### [WHAT TO PRODUCE]
An exact transcription of the entries is required, with no images included.

### [GIVEN DATA]

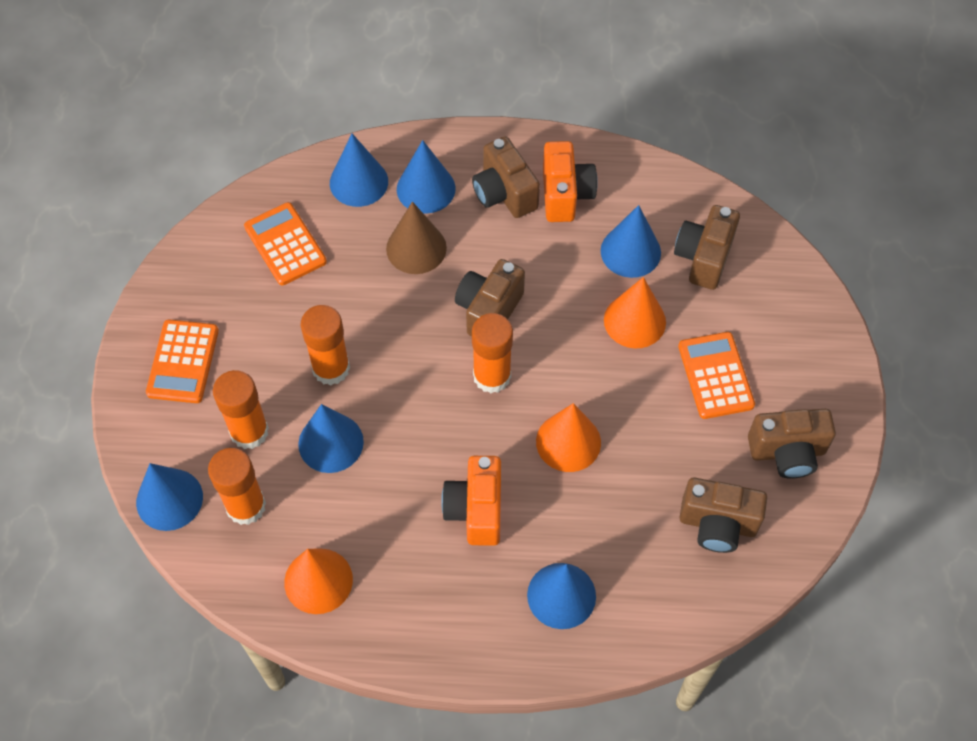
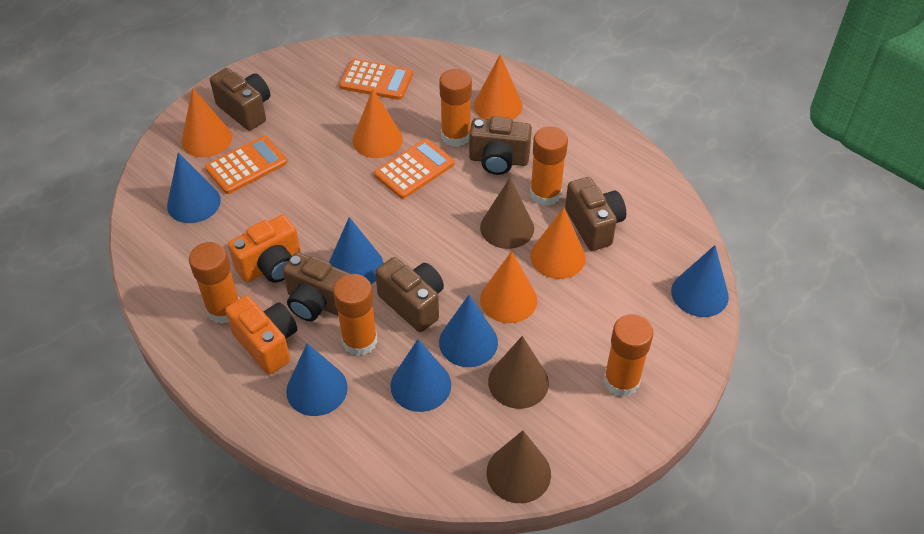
brown cone: 1 -> 3
orange cone: 3 -> 5
orange glue stick: 4 -> 5

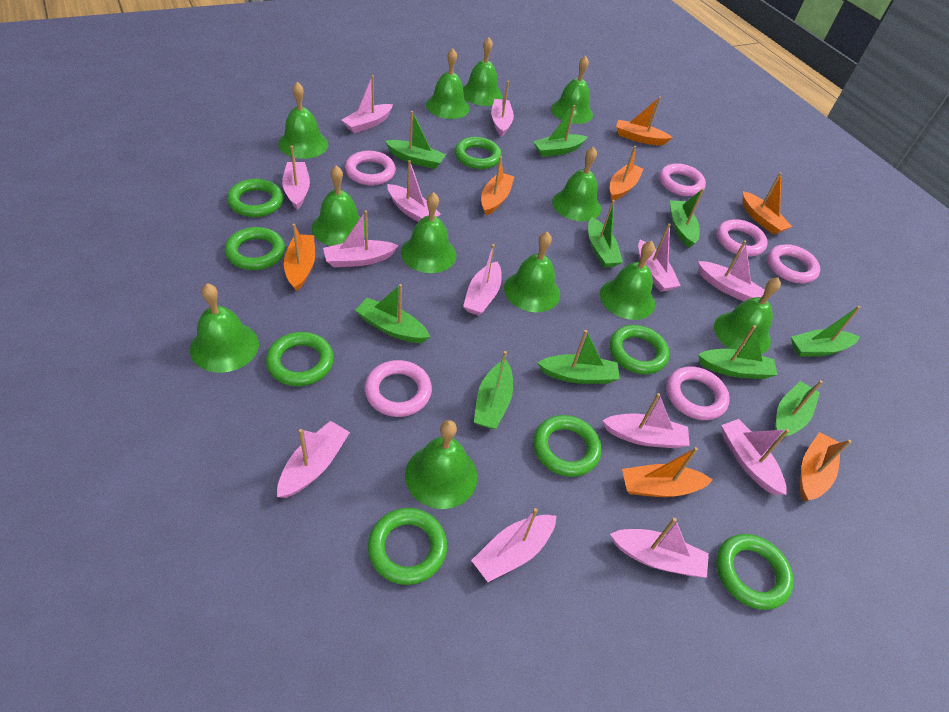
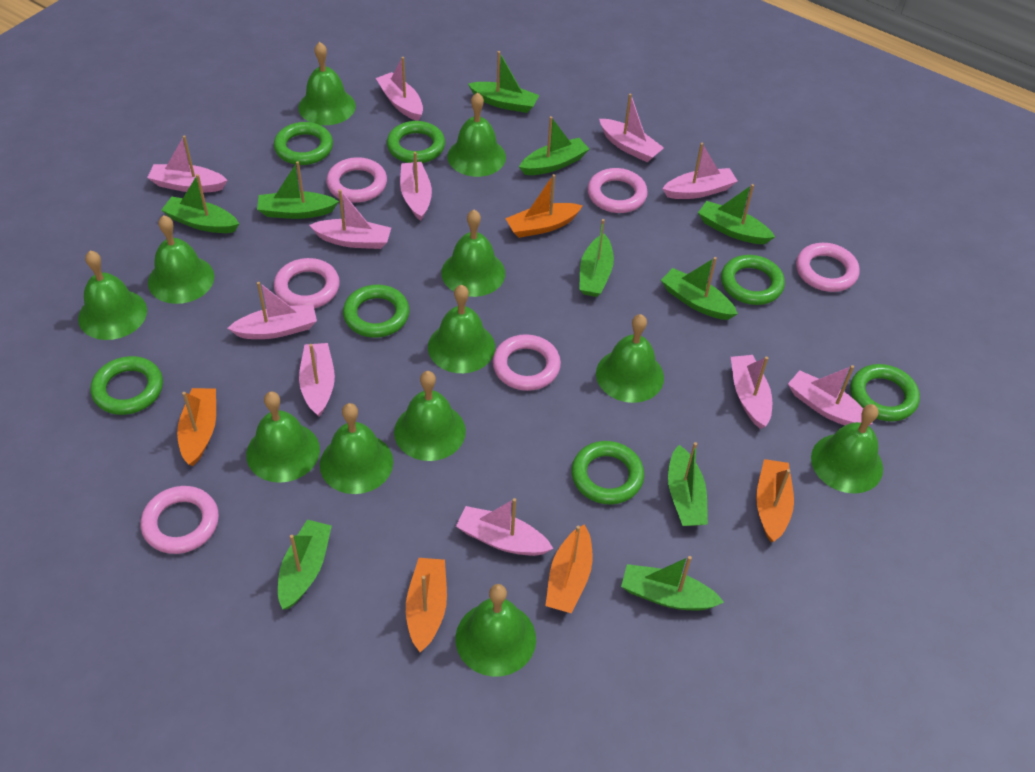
green ring: 8 -> 7
orange boat: 7 -> 5
pink boat: 13 -> 11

### [EXERCISE ANSWER]
brown cone: 1 -> 3
orange cone: 3 -> 5
orange glue stick: 4 -> 5

green ring: 8 -> 7
orange boat: 7 -> 5
pink boat: 13 -> 11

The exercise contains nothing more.